» **Problem to solve**:
Beginning with the line that contains "NTC1: 1k (NET13, VS) -> 1k (NET15, VS)" and ending with the last line of the records, write out each line exactly and omit the pictures.

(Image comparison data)
◇ ◇ ◇

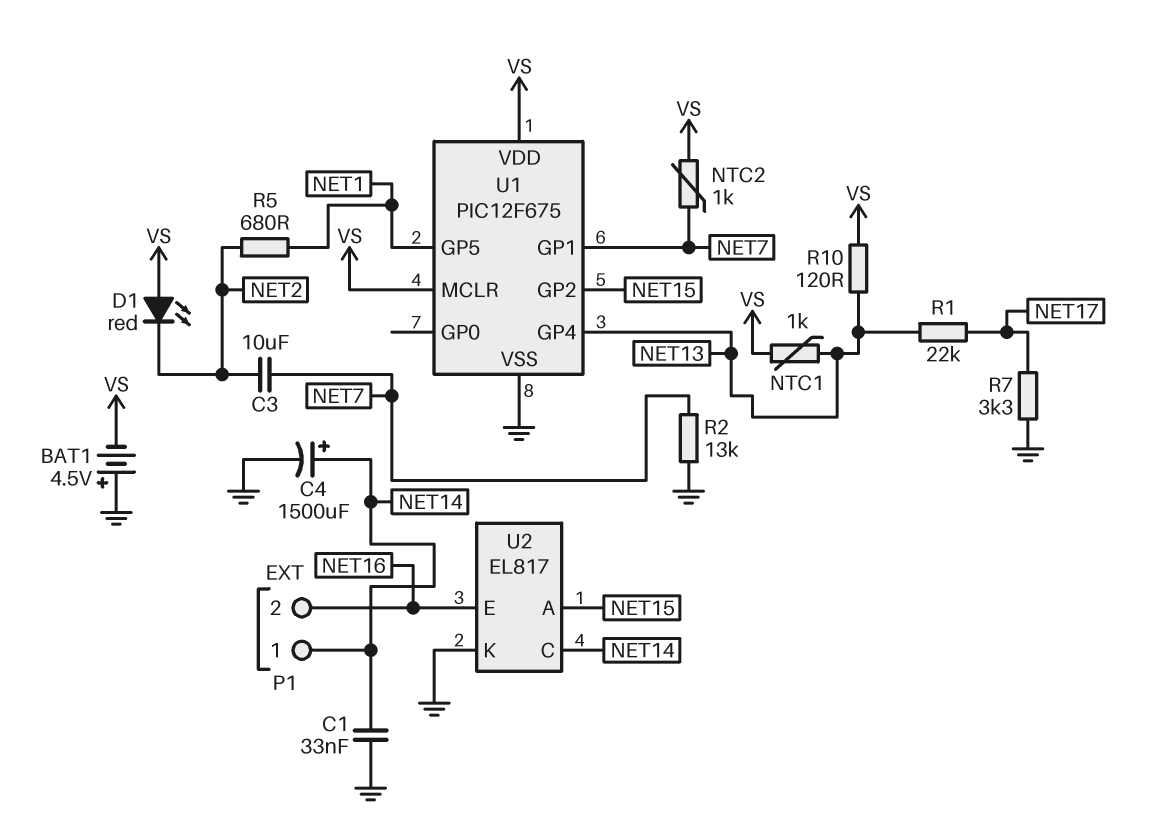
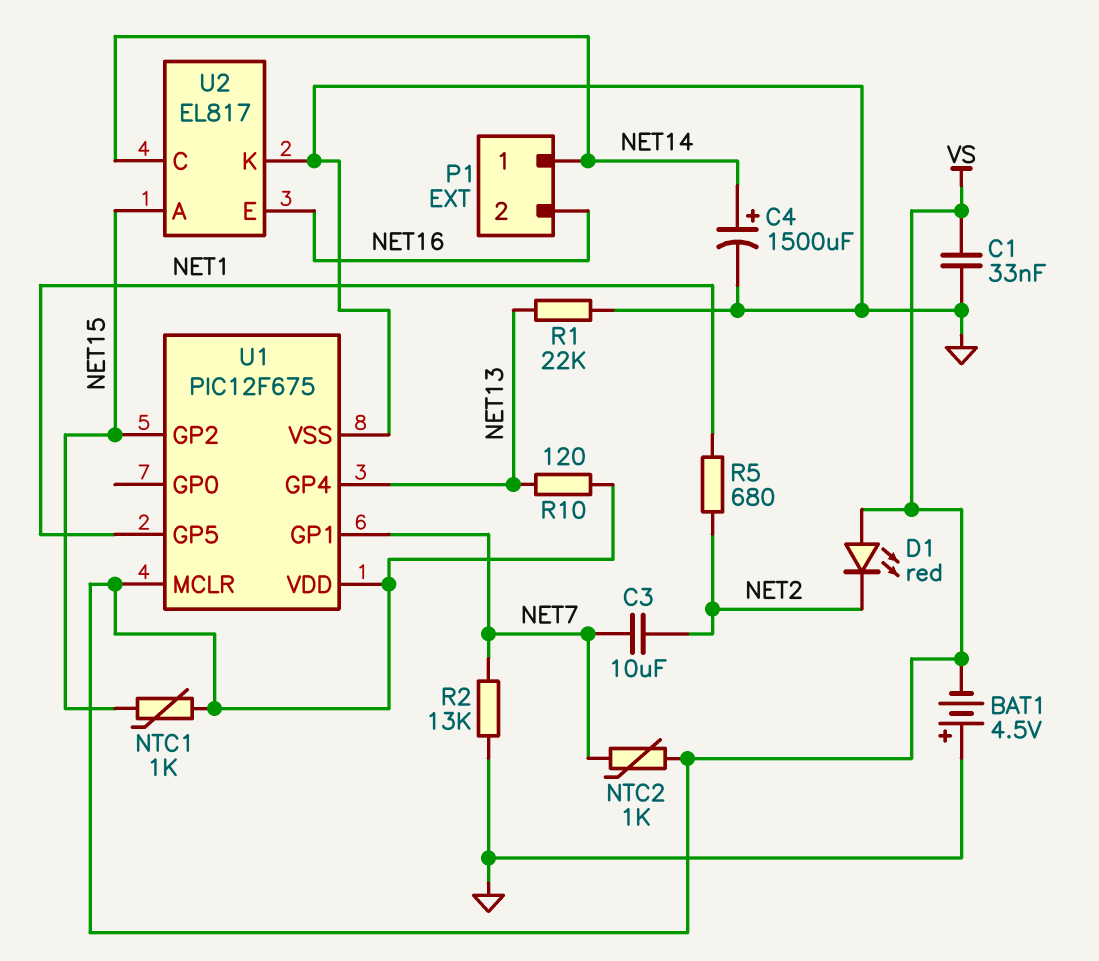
C1: 33nF (GND, NET14) -> 33nF (GND, VS)
NTC1: 1k (NET13, VS) -> 1k (NET15, VS)
R1: 22k (NET13, NET17) -> 22k (GND, NET13)
R7: 3.3k (GND, NET17) -> none

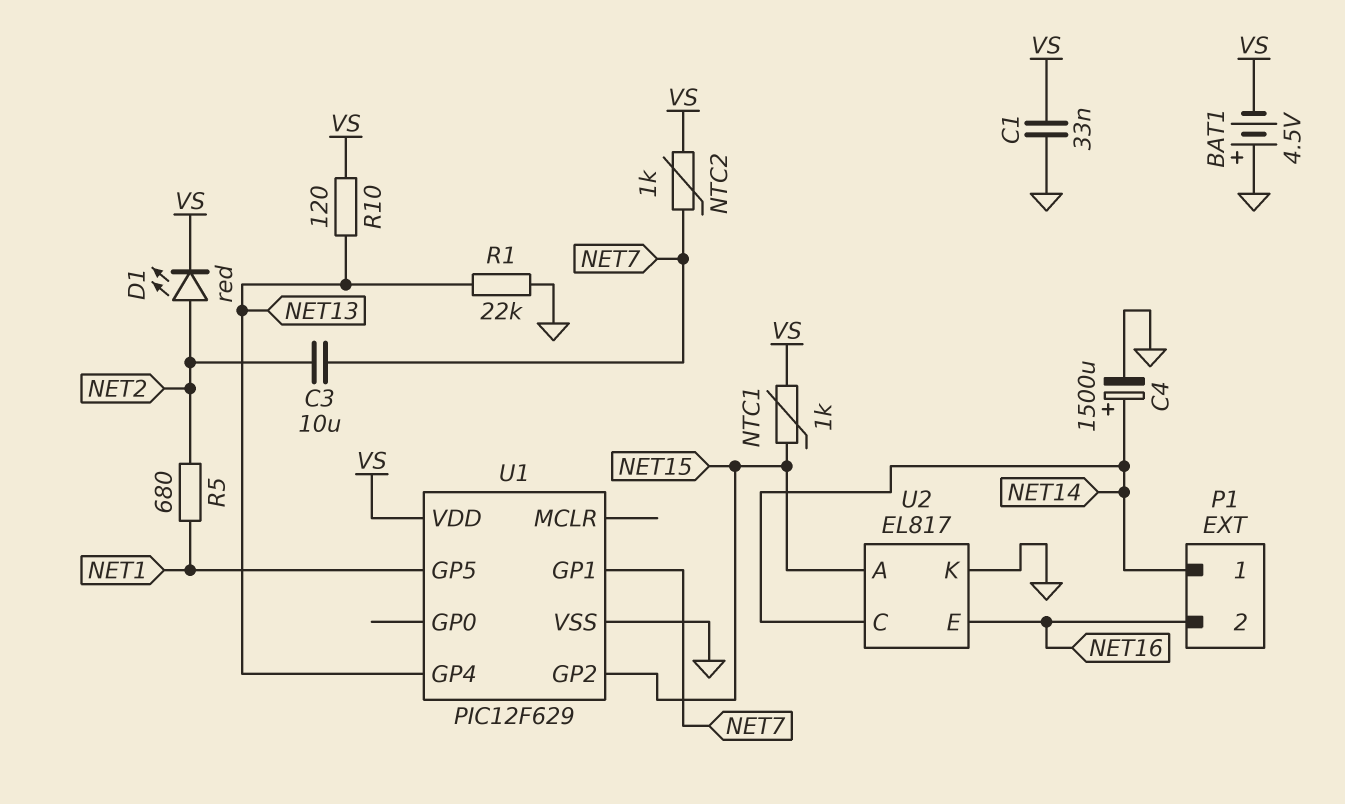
D1: LED red (A VS, K NET2) -> LED red (A NET2, K VS)
R2: 13k (GND, NET7) -> none
U1: PIC12F675 -> PIC12F629
U1 pin MCLR: VS -> none

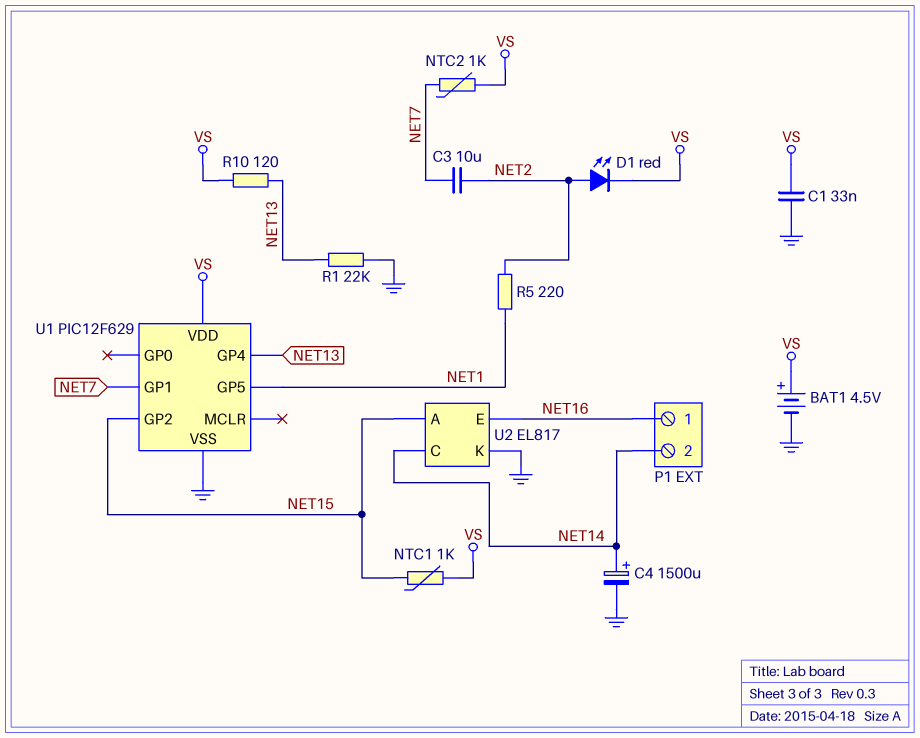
BAT1: 4.5V (plus GND, minus VS) -> 4.5V (plus VS, minus GND)
P1 pin 1: NET14 -> NET16
P1 pin 2: NET16 -> NET14
R5: 680 (NET1, NET2) -> 220 (NET1, NET2)

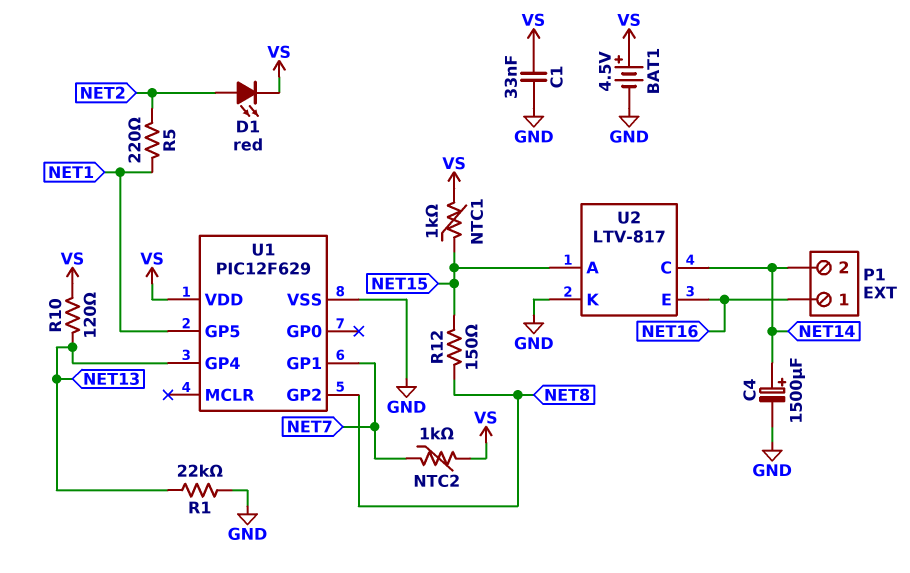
C3: 10uF (NET2, NET7) -> none
R12: none -> 150 (NET8, NET15)
U1 pin GP2: NET15 -> NET8
U2: EL817 -> LTV-817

◇ ◇ ◇

» **Written answer**:
NTC1: 1k (NET13, VS) -> 1k (NET15, VS)
R1: 22k (NET13, NET17) -> 22k (GND, NET13)
R7: 3.3k (GND, NET17) -> none

D1: LED red (A VS, K NET2) -> LED red (A NET2, K VS)
R2: 13k (GND, NET7) -> none
U1: PIC12F675 -> PIC12F629
U1 pin MCLR: VS -> none

BAT1: 4.5V (plus GND, minus VS) -> 4.5V (plus VS, minus GND)
P1 pin 1: NET14 -> NET16
P1 pin 2: NET16 -> NET14
R5: 680 (NET1, NET2) -> 220 (NET1, NET2)

C3: 10uF (NET2, NET7) -> none
R12: none -> 150 (NET8, NET15)
U1 pin GP2: NET15 -> NET8
U2: EL817 -> LTV-817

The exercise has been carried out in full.